> _Problem statement_:
Print nothing but the lines below starting at the line that holds "RADIO pin CSN: D3 -> TX" and ending at the line that holds "RFID1 pin SS: RX -> D11", including both, each exactly as written.

--- Excerpted data ---

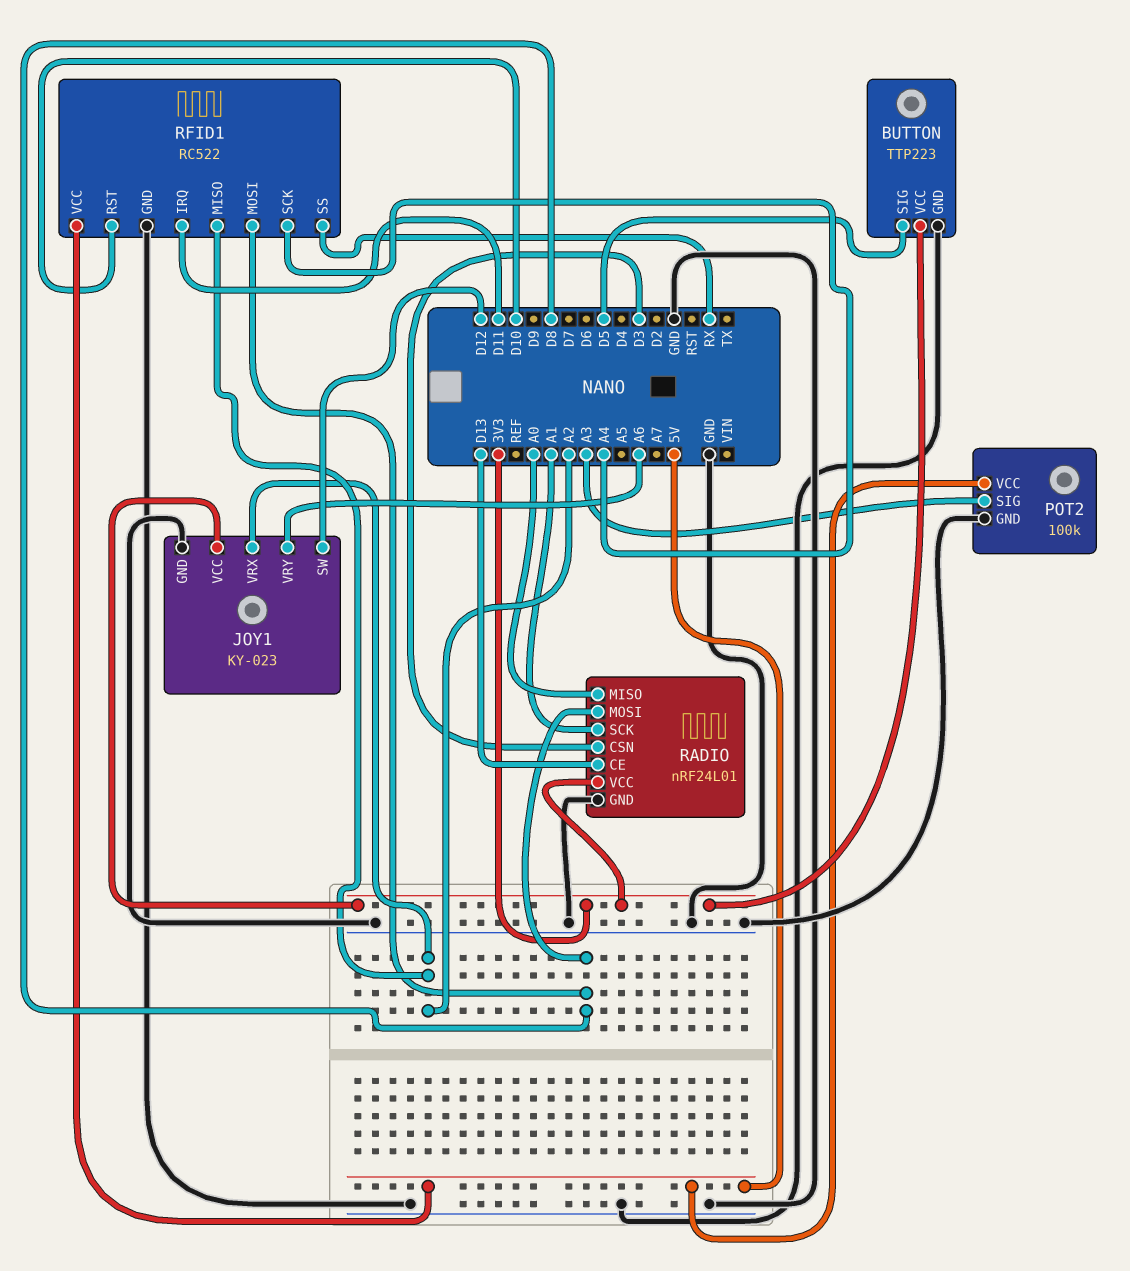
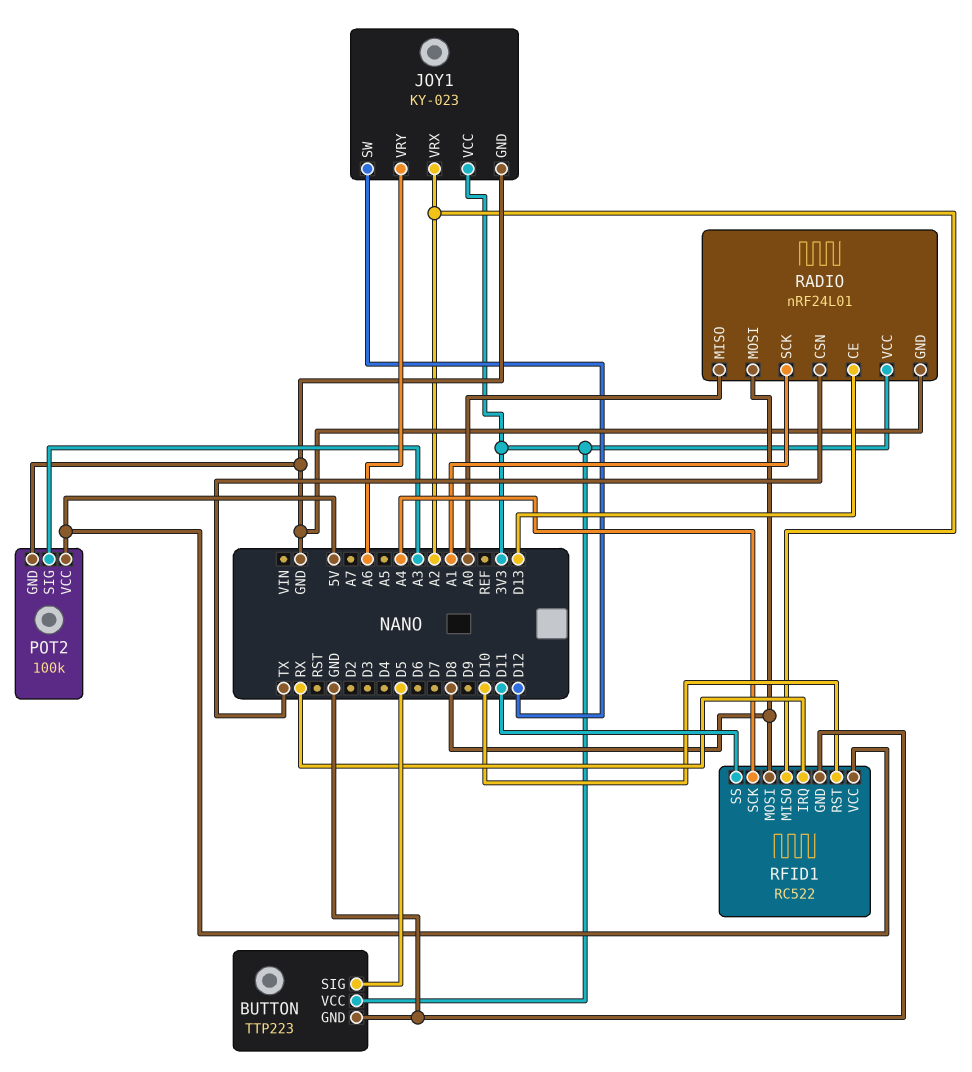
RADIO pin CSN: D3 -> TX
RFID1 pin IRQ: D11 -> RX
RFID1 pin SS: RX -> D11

---
--- Excerpted data ---

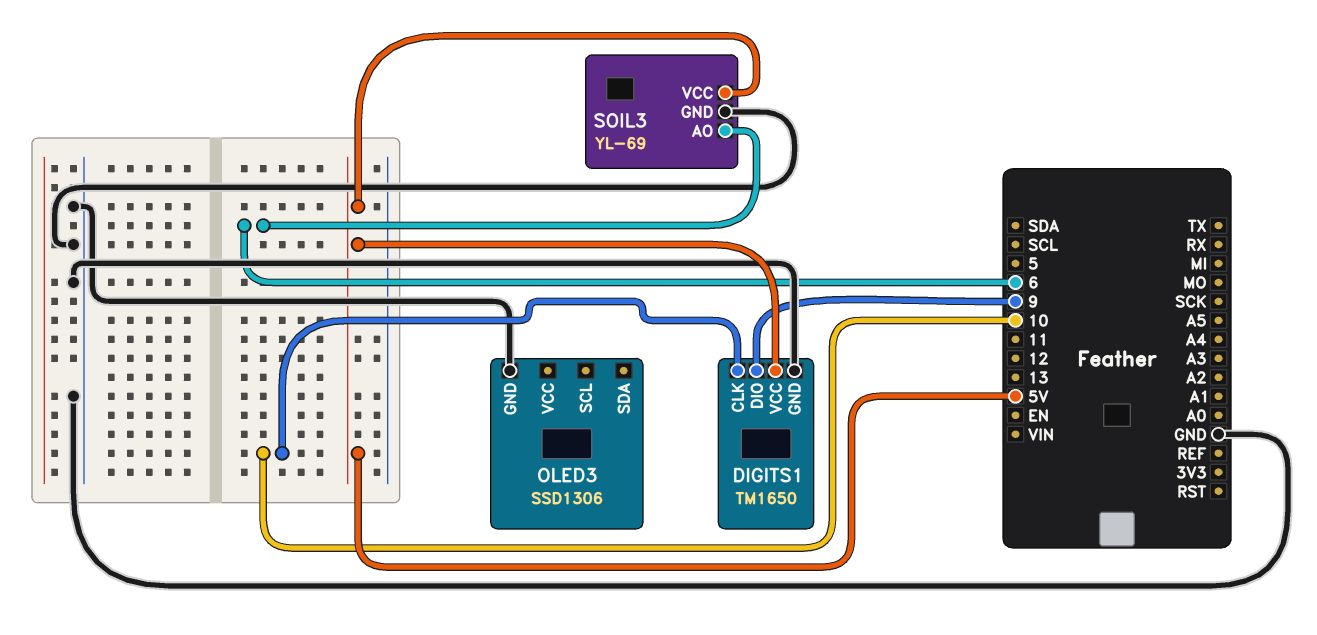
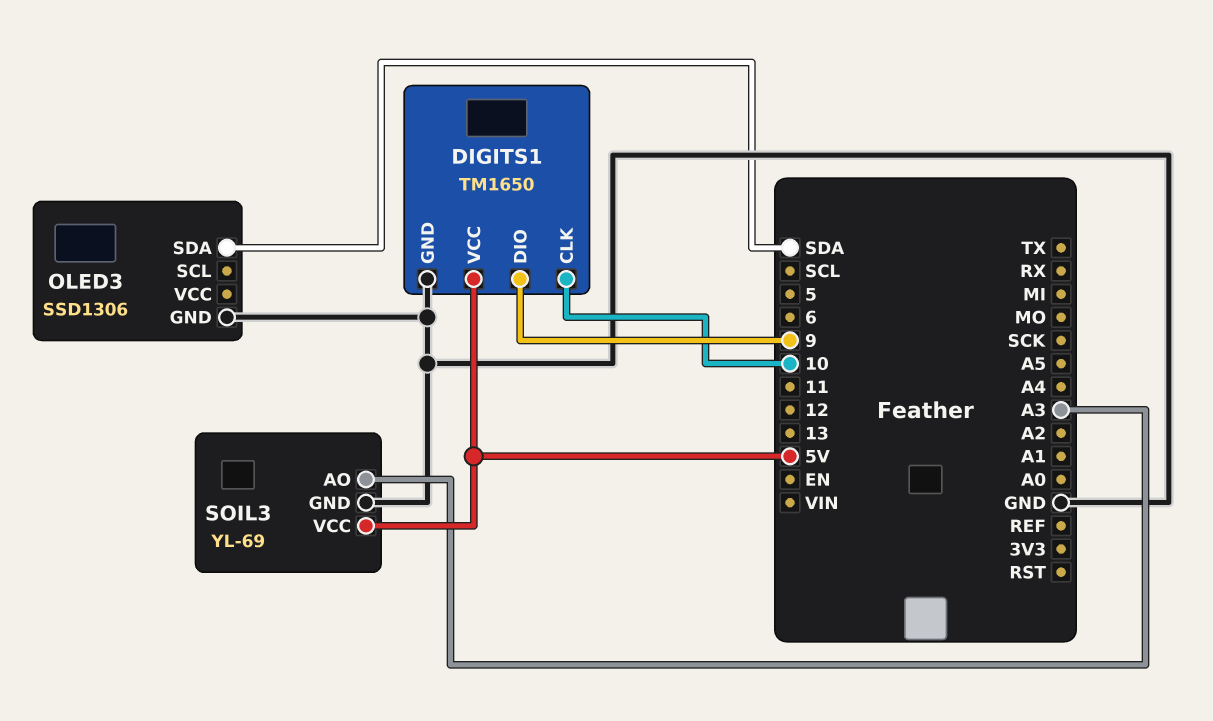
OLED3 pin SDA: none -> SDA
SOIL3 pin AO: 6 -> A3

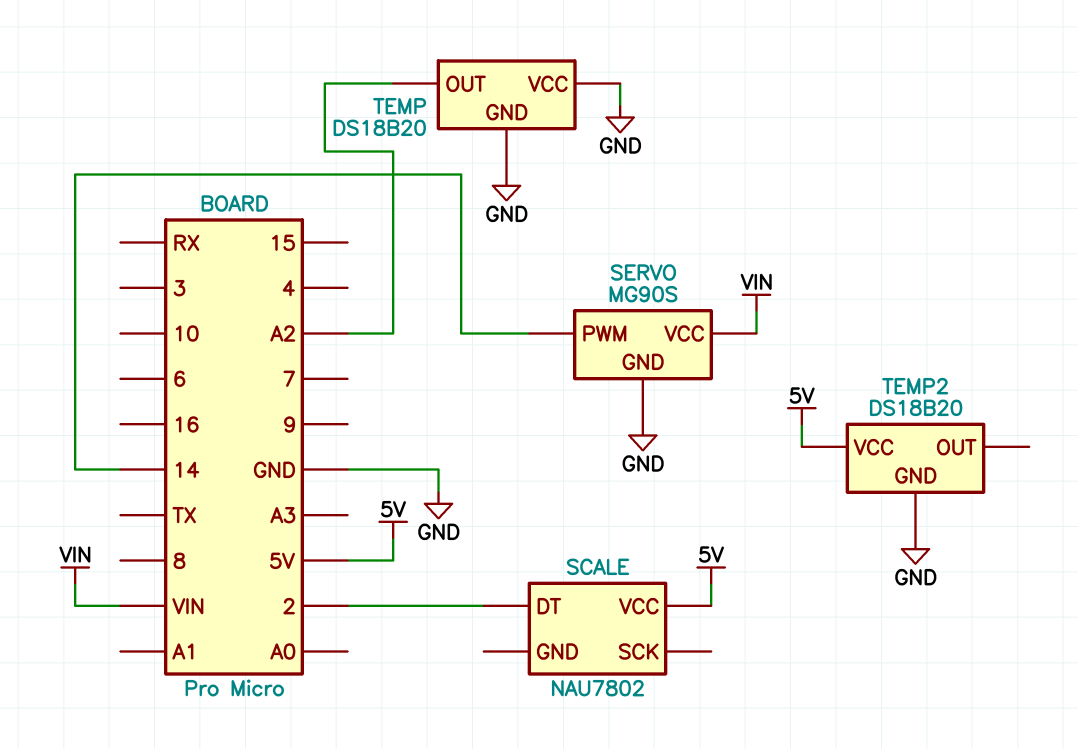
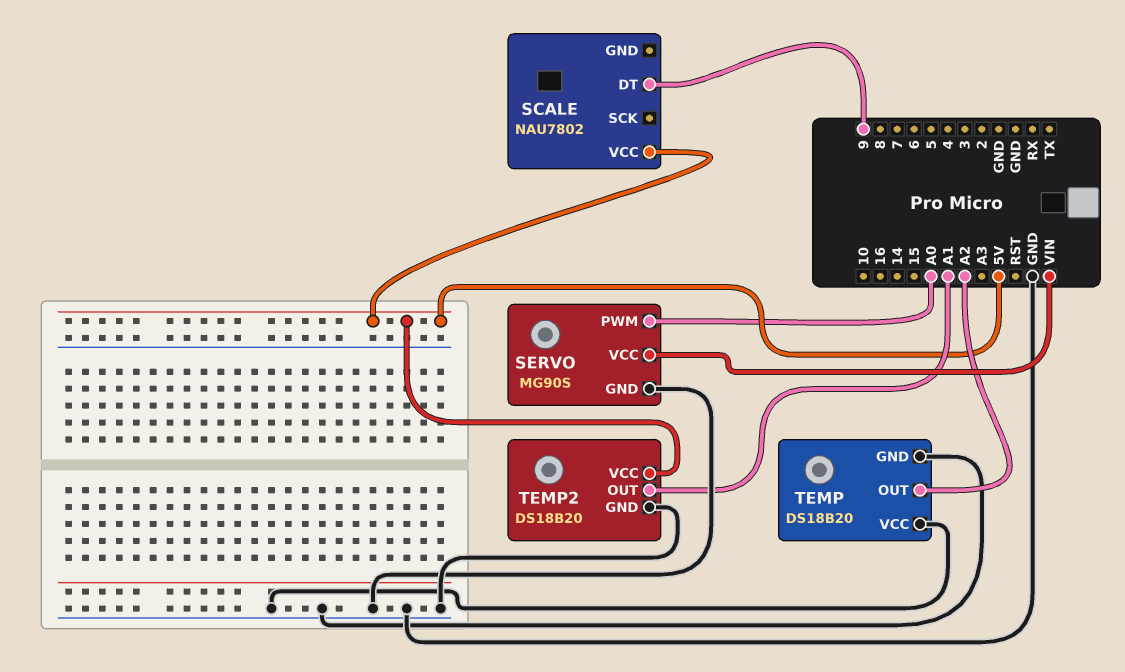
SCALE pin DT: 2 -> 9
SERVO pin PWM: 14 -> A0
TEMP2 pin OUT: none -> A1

---
--- Excerpted data ---

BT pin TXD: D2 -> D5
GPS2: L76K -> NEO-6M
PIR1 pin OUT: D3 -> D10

---

> _Result_:
RADIO pin CSN: D3 -> TX
RFID1 pin IRQ: D11 -> RX
RFID1 pin SS: RX -> D11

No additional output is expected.